- [What is required] Copy each line containing "size" from the listing below.

╭─ Entries shown

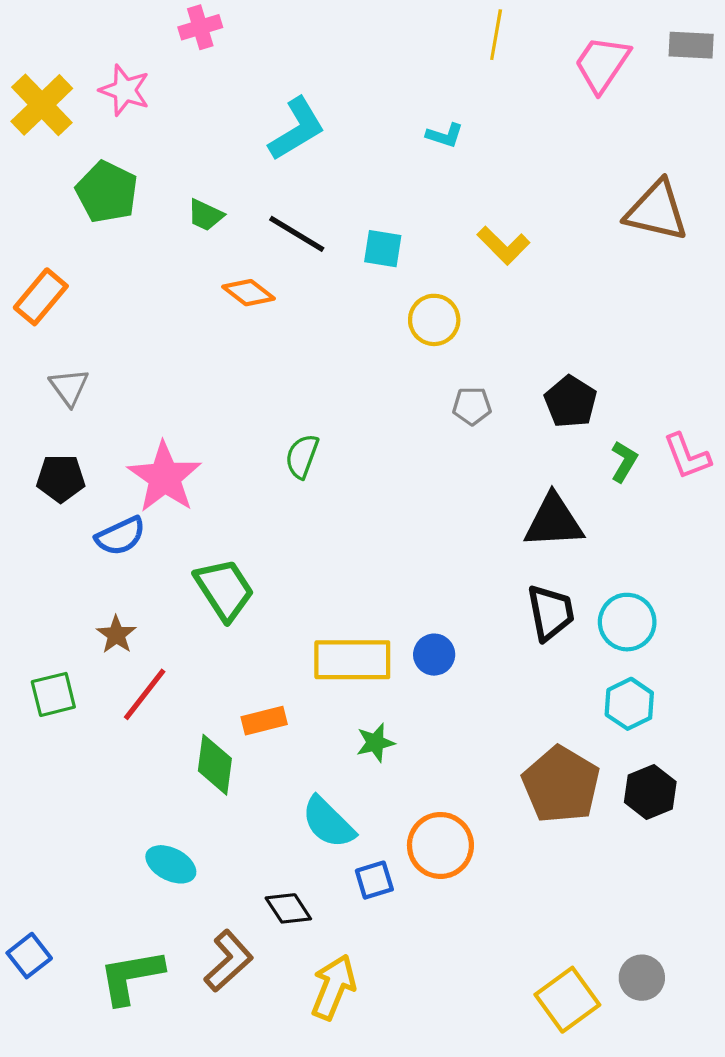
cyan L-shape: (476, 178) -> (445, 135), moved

╰─
╭─ Entries shown

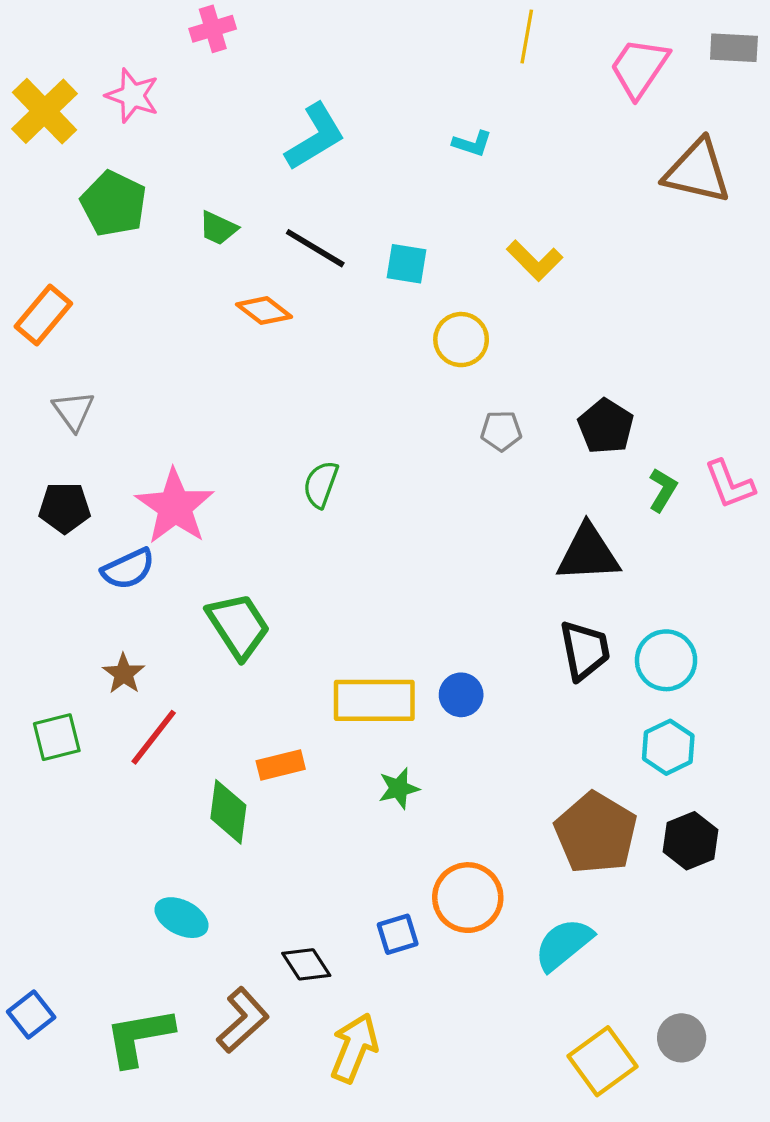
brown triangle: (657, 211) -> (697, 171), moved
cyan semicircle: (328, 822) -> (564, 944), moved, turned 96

╰─
╭─ Entries shown

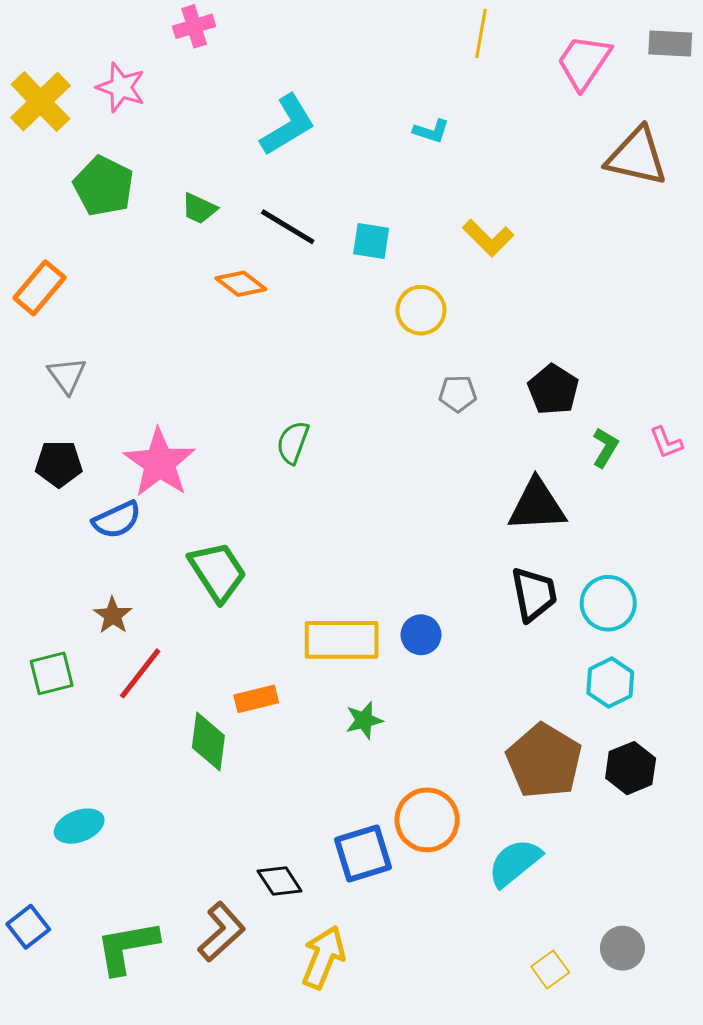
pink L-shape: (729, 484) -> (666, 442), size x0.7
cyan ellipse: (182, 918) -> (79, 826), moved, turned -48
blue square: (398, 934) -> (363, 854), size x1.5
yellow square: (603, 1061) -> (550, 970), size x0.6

╰─

- [Response for this exercise]
pink L-shape: (729, 484) -> (666, 442), size x0.7
blue square: (398, 934) -> (363, 854), size x1.5
yellow square: (603, 1061) -> (550, 970), size x0.6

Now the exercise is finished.